Saved entries
* * * * *

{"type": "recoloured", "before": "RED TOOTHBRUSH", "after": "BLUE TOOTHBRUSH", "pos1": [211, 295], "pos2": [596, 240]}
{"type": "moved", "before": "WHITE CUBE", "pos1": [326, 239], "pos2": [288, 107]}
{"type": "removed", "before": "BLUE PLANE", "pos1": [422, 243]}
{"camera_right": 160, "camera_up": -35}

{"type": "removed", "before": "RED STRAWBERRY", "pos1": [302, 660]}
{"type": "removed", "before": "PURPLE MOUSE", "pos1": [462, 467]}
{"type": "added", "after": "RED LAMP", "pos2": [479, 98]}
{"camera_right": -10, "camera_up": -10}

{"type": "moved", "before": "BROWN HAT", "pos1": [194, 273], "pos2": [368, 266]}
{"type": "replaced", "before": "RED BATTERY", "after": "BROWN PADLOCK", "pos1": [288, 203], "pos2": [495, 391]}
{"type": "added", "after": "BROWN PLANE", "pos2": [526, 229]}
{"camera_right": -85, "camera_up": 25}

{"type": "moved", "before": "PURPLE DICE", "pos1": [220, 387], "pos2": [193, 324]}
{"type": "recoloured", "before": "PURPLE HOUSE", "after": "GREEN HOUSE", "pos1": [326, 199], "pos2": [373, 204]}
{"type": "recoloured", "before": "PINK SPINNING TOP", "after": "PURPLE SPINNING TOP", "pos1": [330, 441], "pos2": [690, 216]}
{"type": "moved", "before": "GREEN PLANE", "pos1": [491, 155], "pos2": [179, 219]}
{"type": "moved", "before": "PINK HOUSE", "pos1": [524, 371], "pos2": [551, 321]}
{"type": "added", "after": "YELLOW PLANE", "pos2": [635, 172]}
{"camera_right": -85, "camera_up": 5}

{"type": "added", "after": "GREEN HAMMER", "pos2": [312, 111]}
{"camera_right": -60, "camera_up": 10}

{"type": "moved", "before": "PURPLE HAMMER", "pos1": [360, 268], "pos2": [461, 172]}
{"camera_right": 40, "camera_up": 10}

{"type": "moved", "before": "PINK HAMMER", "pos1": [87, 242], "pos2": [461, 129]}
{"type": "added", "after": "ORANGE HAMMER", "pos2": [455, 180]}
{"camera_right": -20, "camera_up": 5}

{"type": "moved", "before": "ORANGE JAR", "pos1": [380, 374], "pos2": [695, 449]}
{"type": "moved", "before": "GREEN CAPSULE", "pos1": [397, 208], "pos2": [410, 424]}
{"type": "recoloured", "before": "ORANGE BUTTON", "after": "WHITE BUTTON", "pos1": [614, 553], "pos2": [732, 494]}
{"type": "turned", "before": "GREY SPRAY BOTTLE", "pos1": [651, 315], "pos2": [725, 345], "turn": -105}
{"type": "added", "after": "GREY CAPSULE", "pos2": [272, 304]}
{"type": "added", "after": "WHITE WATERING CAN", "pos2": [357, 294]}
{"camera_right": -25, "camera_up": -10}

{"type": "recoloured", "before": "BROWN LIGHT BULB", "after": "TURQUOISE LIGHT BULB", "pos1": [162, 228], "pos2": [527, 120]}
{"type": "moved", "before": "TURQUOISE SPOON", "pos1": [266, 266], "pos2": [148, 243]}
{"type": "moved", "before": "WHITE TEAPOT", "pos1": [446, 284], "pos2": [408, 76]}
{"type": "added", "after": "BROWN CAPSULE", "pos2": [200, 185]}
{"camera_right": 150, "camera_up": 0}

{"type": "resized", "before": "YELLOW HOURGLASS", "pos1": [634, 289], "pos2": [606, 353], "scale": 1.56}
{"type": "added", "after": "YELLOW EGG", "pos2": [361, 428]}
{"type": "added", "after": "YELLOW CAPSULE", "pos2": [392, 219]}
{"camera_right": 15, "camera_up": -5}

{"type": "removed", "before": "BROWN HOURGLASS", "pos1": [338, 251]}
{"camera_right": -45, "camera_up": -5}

* * * * *

*Exercise objective:* Your answer should hold every line of the entries that contains the string "WHITE".

*Task result:*
{"type": "moved", "before": "WHITE CUBE", "pos1": [326, 239], "pos2": [288, 107]}
{"type": "recoloured", "before": "ORANGE BUTTON", "after": "WHITE BUTTON", "pos1": [614, 553], "pos2": [732, 494]}
{"type": "added", "after": "WHITE WATERING CAN", "pos2": [357, 294]}
{"type": "moved", "before": "WHITE TEAPOT", "pos1": [446, 284], "pos2": [408, 76]}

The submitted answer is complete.